Where the line containing "in_second: [188, 369, 252, 437]" appears, start copying; continue through the last line below and copy nothing else.

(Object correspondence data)
+--

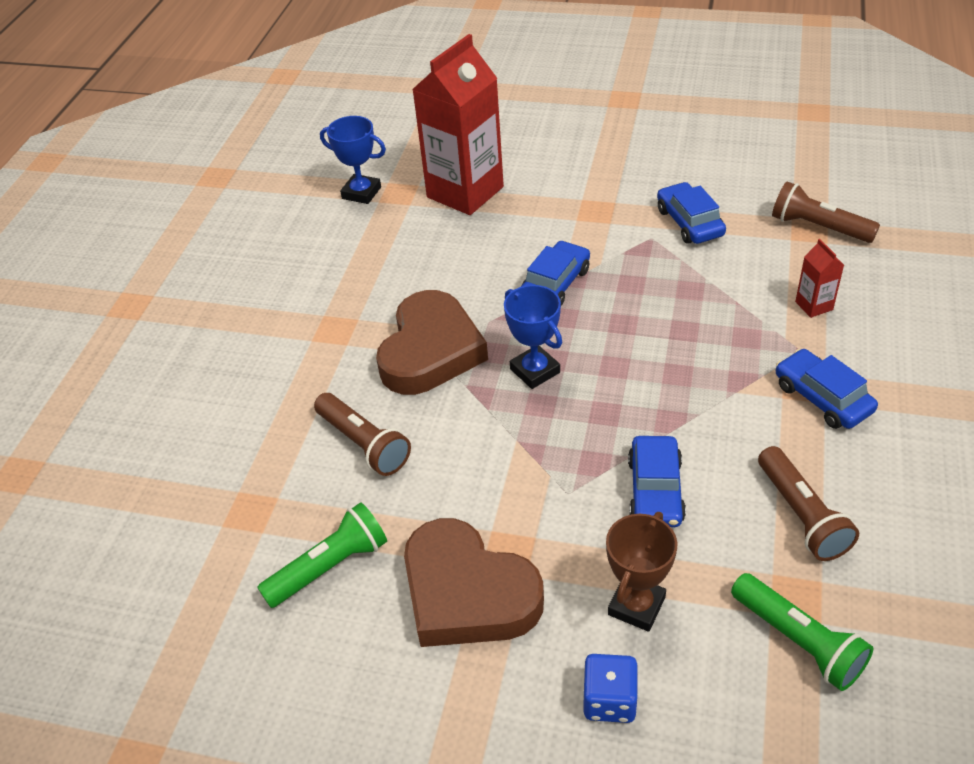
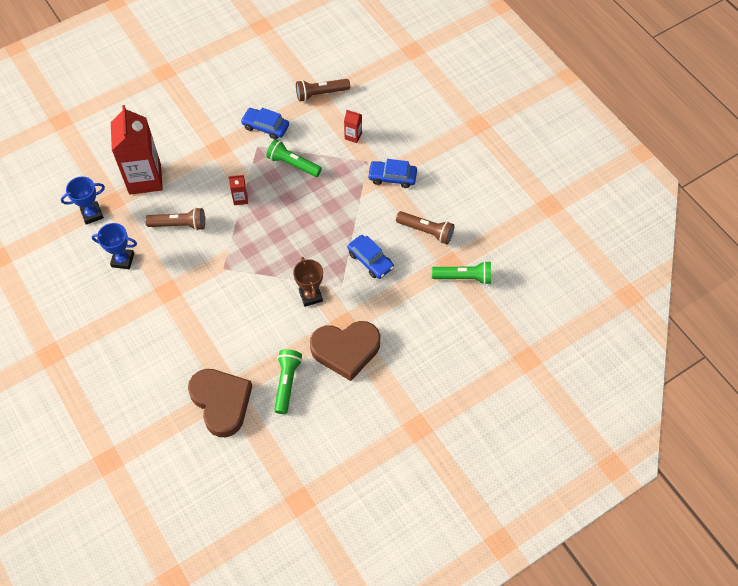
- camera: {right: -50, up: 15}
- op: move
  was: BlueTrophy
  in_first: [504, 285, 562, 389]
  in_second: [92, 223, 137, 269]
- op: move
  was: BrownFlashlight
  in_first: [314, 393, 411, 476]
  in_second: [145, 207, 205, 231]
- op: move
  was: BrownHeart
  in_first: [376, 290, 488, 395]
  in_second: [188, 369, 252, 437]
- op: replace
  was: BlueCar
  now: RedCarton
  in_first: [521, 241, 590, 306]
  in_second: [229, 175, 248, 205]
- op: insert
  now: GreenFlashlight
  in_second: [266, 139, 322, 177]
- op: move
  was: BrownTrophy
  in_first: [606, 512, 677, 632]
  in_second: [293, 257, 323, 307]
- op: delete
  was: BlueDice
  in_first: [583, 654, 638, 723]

+--

→ Expected answer
  in_second: [188, 369, 252, 437]
- op: replace
  was: BlueCar
  now: RedCarton
  in_first: [521, 241, 590, 306]
  in_second: [229, 175, 248, 205]
- op: insert
  now: GreenFlashlight
  in_second: [266, 139, 322, 177]
- op: move
  was: BrownTrophy
  in_first: [606, 512, 677, 632]
  in_second: [293, 257, 323, 307]
- op: delete
  was: BlueDice
  in_first: [583, 654, 638, 723]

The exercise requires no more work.